■ **TASK REQUIREMENTS**
Copy, word for word, each line of the data below from the first through the line containing "none -> red brick J3 level 2", and stop there.

■ **Coordinate-based change listings**
****************************************

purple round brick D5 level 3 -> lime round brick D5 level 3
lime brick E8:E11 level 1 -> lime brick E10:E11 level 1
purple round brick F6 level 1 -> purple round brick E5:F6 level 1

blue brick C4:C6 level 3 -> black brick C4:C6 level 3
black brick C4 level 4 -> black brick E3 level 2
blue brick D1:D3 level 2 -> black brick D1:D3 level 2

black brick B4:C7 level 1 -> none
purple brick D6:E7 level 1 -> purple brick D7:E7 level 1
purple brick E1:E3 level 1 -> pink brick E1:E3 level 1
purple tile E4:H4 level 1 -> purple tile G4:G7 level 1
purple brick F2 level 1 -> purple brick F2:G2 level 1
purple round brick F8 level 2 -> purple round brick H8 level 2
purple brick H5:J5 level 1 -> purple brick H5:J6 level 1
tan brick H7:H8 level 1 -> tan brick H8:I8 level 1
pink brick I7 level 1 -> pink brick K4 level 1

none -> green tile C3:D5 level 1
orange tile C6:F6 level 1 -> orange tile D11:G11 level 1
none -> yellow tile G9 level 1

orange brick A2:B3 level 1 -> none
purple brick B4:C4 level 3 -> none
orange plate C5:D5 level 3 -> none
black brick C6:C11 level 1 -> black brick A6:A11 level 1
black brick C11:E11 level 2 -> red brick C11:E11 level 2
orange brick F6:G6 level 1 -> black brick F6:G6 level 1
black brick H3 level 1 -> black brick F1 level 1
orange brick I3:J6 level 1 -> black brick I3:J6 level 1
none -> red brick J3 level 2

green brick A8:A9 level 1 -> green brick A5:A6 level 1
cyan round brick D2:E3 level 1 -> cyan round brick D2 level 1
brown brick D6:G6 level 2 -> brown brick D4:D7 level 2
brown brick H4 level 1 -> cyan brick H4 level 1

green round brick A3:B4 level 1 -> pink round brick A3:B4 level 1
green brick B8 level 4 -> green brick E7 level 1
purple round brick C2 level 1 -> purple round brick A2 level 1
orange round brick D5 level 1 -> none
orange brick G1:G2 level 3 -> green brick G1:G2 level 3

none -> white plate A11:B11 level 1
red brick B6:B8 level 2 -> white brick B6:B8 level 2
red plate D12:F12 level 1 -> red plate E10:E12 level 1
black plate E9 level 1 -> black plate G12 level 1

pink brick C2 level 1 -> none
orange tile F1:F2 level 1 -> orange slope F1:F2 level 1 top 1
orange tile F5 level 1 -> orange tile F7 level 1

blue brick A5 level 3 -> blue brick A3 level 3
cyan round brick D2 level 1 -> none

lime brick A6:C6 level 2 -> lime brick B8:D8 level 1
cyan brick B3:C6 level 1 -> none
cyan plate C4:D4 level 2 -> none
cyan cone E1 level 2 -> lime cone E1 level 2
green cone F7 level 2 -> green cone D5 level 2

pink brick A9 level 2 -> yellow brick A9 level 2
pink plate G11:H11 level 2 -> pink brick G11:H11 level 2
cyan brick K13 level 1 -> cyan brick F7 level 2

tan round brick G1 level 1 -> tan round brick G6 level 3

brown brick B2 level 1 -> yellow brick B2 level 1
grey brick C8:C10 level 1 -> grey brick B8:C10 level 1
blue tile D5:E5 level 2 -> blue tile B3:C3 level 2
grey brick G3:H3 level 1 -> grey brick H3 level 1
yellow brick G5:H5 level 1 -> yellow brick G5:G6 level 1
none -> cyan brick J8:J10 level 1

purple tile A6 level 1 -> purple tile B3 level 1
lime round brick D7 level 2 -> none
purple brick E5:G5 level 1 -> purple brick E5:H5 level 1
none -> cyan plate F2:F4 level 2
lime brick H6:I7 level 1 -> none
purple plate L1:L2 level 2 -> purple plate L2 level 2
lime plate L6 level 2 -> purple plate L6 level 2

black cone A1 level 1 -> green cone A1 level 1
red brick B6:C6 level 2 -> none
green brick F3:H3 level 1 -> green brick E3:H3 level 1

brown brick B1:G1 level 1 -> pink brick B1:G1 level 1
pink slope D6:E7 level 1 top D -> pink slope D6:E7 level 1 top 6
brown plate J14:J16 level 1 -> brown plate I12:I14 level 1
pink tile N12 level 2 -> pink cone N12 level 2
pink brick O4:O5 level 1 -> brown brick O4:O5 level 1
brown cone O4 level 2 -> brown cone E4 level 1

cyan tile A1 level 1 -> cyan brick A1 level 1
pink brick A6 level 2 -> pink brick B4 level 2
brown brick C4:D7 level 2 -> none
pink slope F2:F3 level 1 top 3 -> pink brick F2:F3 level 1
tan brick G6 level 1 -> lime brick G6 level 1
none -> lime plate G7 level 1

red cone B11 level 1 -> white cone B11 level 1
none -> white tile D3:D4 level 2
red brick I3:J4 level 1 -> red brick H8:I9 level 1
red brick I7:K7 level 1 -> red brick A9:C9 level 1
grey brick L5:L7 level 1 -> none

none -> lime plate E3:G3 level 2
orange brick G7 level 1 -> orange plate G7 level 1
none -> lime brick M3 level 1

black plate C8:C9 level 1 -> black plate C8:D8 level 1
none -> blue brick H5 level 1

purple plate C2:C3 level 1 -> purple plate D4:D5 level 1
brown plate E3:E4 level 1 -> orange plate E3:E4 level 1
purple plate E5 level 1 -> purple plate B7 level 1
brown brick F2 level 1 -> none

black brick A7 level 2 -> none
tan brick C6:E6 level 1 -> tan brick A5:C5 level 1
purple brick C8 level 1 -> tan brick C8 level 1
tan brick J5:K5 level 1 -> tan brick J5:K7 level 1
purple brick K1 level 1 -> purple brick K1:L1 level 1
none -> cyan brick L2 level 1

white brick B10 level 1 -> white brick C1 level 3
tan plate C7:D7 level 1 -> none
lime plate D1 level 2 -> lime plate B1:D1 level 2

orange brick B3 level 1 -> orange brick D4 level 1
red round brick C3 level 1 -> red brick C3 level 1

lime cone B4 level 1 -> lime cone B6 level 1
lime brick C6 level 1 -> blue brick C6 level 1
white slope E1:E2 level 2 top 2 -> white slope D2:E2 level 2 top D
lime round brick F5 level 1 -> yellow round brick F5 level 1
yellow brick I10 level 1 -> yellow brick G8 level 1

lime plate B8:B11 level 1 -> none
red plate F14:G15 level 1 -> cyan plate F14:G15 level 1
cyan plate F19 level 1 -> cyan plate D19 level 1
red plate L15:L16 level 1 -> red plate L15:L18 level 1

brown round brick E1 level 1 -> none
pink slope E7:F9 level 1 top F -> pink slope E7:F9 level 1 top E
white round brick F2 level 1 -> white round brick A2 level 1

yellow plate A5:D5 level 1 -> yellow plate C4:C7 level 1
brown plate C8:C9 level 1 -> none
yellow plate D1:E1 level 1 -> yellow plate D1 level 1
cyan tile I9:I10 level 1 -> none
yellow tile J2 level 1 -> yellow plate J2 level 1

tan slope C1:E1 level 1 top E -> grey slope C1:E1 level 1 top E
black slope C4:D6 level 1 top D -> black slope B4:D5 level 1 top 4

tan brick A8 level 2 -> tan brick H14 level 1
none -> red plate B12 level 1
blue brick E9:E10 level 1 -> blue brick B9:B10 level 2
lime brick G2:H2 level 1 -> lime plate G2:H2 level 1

****************************************

■ **OUTPUT FOR THIS EXERCISE**
purple round brick D5 level 3 -> lime round brick D5 level 3
lime brick E8:E11 level 1 -> lime brick E10:E11 level 1
purple round brick F6 level 1 -> purple round brick E5:F6 level 1

blue brick C4:C6 level 3 -> black brick C4:C6 level 3
black brick C4 level 4 -> black brick E3 level 2
blue brick D1:D3 level 2 -> black brick D1:D3 level 2

black brick B4:C7 level 1 -> none
purple brick D6:E7 level 1 -> purple brick D7:E7 level 1
purple brick E1:E3 level 1 -> pink brick E1:E3 level 1
purple tile E4:H4 level 1 -> purple tile G4:G7 level 1
purple brick F2 level 1 -> purple brick F2:G2 level 1
purple round brick F8 level 2 -> purple round brick H8 level 2
purple brick H5:J5 level 1 -> purple brick H5:J6 level 1
tan brick H7:H8 level 1 -> tan brick H8:I8 level 1
pink brick I7 level 1 -> pink brick K4 level 1

none -> green tile C3:D5 level 1
orange tile C6:F6 level 1 -> orange tile D11:G11 level 1
none -> yellow tile G9 level 1

orange brick A2:B3 level 1 -> none
purple brick B4:C4 level 3 -> none
orange plate C5:D5 level 3 -> none
black brick C6:C11 level 1 -> black brick A6:A11 level 1
black brick C11:E11 level 2 -> red brick C11:E11 level 2
orange brick F6:G6 level 1 -> black brick F6:G6 level 1
black brick H3 level 1 -> black brick F1 level 1
orange brick I3:J6 level 1 -> black brick I3:J6 level 1
none -> red brick J3 level 2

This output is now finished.